## About this exercise
Work out how many lines of the listing below include the string "right", and give that number alone.

## Record excerpts
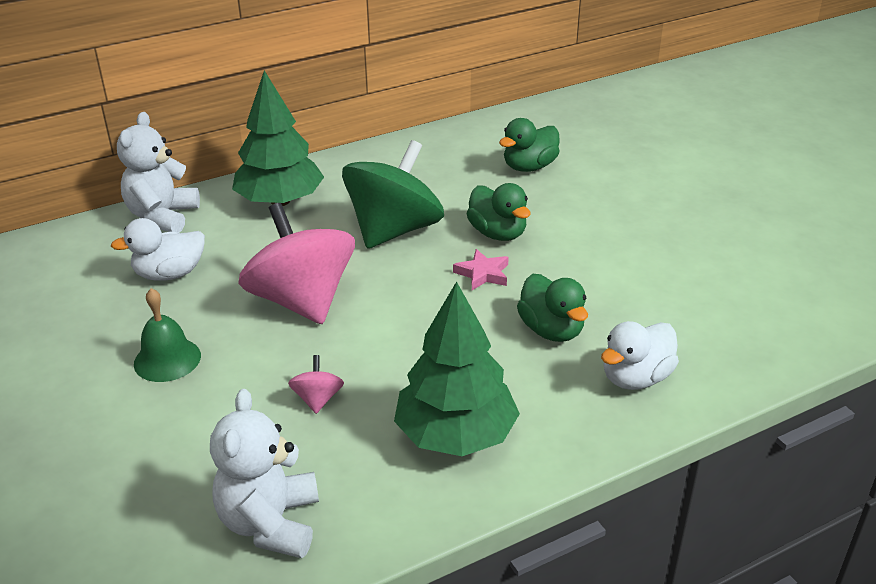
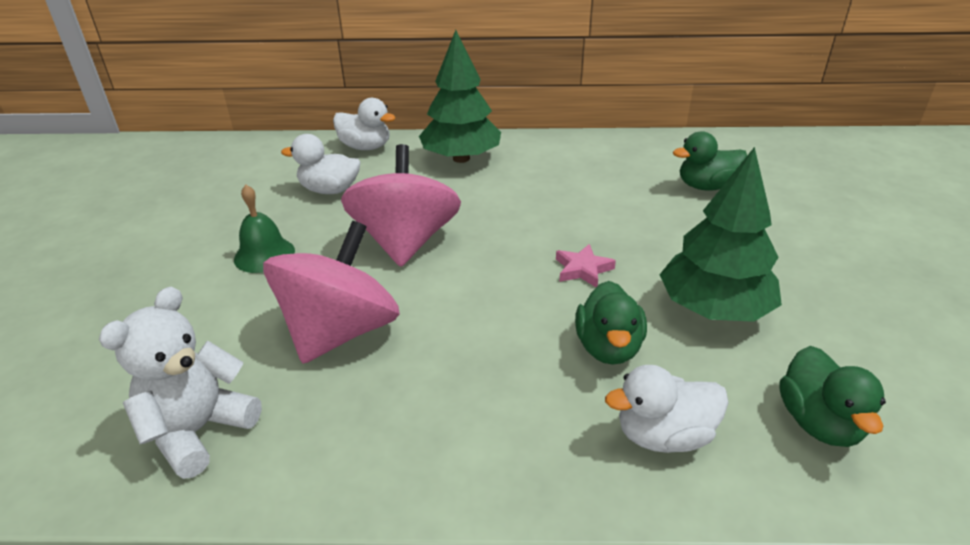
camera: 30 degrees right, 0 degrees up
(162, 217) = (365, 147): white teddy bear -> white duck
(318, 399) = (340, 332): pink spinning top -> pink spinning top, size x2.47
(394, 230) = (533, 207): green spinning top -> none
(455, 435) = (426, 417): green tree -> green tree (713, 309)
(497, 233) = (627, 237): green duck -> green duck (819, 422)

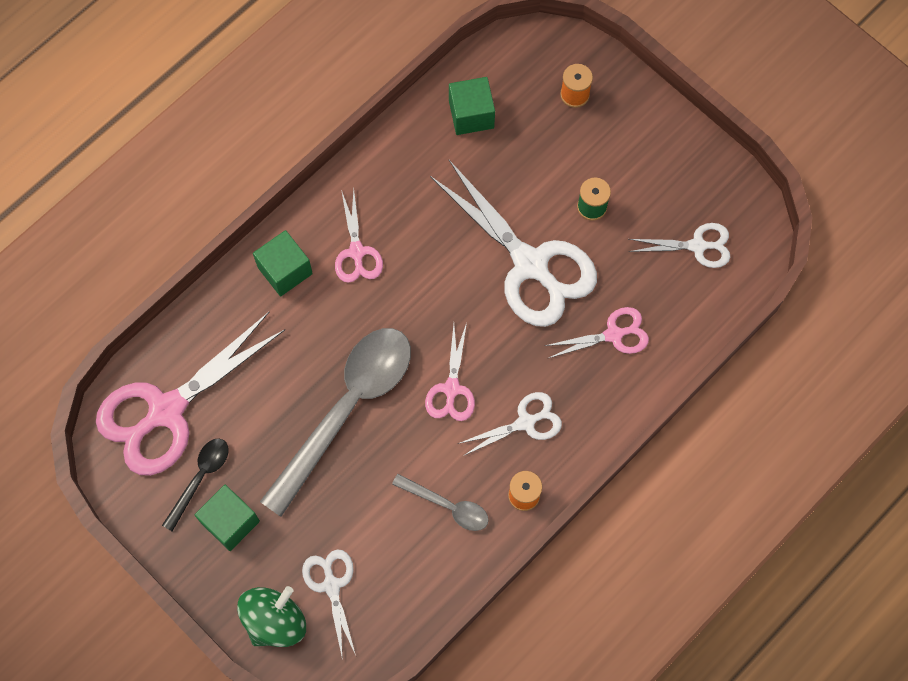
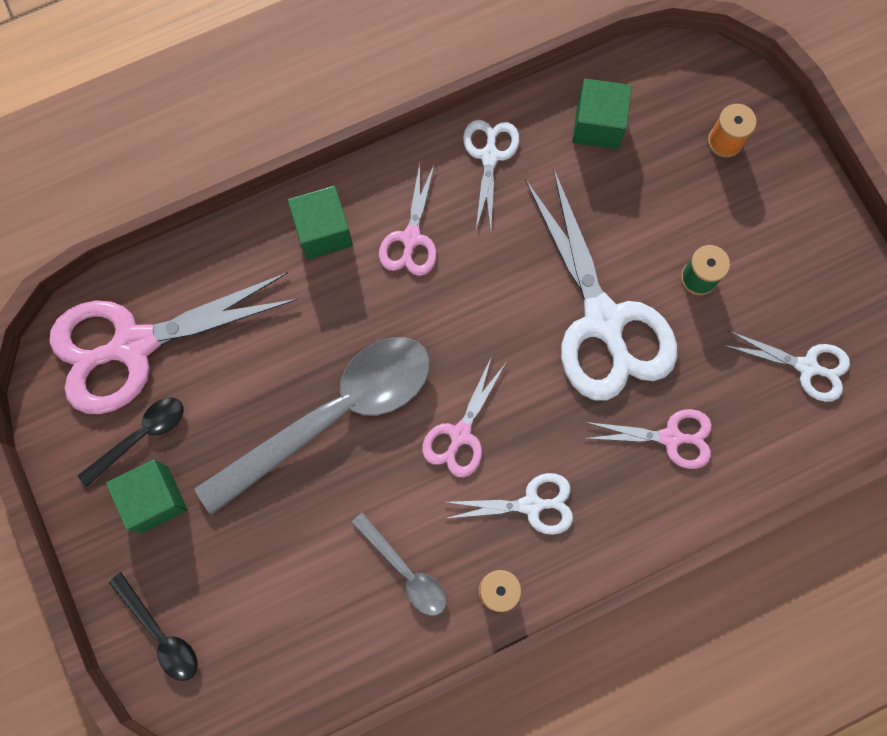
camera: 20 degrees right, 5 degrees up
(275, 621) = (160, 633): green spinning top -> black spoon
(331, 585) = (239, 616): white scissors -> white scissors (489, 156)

## Answer space
2